→ Record extracts:
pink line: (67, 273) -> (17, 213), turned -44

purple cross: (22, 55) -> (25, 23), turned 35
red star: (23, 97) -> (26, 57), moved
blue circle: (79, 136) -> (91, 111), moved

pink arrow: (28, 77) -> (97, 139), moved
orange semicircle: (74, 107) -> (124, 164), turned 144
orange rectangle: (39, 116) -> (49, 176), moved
* * *
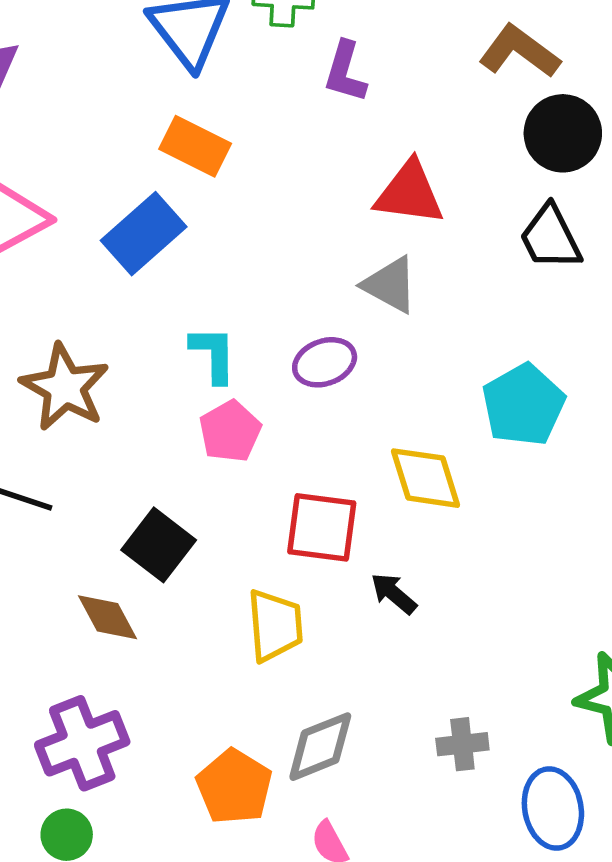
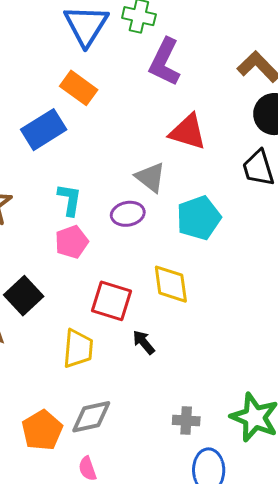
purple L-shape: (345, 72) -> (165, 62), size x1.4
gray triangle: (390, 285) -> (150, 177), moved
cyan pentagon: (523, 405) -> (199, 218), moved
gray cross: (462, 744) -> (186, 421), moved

→ Exercise prompt:
Reply with a lone number, the count of lines in the data that include the string "purple".

→ Your solution:
2